## Your assignment:
Lines before the one containing "Return every road" are to be skipped; reproduce that line and the rest of the records below exactly.

## Given data:

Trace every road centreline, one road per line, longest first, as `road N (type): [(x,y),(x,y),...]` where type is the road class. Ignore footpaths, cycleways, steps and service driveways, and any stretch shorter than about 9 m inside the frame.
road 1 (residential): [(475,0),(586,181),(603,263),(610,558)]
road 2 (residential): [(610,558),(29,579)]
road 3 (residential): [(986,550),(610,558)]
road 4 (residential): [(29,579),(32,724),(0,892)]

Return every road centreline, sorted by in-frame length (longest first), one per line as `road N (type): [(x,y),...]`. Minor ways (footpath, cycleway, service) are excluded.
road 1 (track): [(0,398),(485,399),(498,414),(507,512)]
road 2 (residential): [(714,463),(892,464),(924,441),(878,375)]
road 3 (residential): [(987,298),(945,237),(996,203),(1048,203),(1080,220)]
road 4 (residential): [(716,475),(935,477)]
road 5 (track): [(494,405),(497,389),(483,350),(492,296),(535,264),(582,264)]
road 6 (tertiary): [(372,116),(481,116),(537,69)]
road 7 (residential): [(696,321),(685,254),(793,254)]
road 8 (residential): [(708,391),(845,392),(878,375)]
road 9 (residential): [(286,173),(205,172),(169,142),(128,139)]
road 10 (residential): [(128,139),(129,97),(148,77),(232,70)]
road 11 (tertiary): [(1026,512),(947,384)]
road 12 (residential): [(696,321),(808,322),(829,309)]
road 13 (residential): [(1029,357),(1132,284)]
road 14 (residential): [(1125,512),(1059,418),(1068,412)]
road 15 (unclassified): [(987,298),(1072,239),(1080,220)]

## Your response:
Return every road centreline, sorted by in-frame length (longest first), one per line as `road N (type): [(x,y),...]`. Minor ways (footpath, cycleway, service) are excluded.
road 1 (track): [(0,398),(485,399),(498,414),(507,512)]
road 2 (residential): [(714,463),(892,464),(924,441),(878,375)]
road 3 (residential): [(987,298),(945,237),(996,203),(1048,203),(1080,220)]
road 4 (residential): [(716,475),(935,477)]
road 5 (track): [(494,405),(497,389),(483,350),(492,296),(535,264),(582,264)]
road 6 (tertiary): [(372,116),(481,116),(537,69)]
road 7 (residential): [(696,321),(685,254),(793,254)]
road 8 (residential): [(708,391),(845,392),(878,375)]
road 9 (residential): [(286,173),(205,172),(169,142),(128,139)]
road 10 (residential): [(128,139),(129,97),(148,77),(232,70)]
road 11 (tertiary): [(1026,512),(947,384)]
road 12 (residential): [(696,321),(808,322),(829,309)]
road 13 (residential): [(1029,357),(1132,284)]
road 14 (residential): [(1125,512),(1059,418),(1068,412)]
road 15 (unclassified): [(987,298),(1072,239),(1080,220)]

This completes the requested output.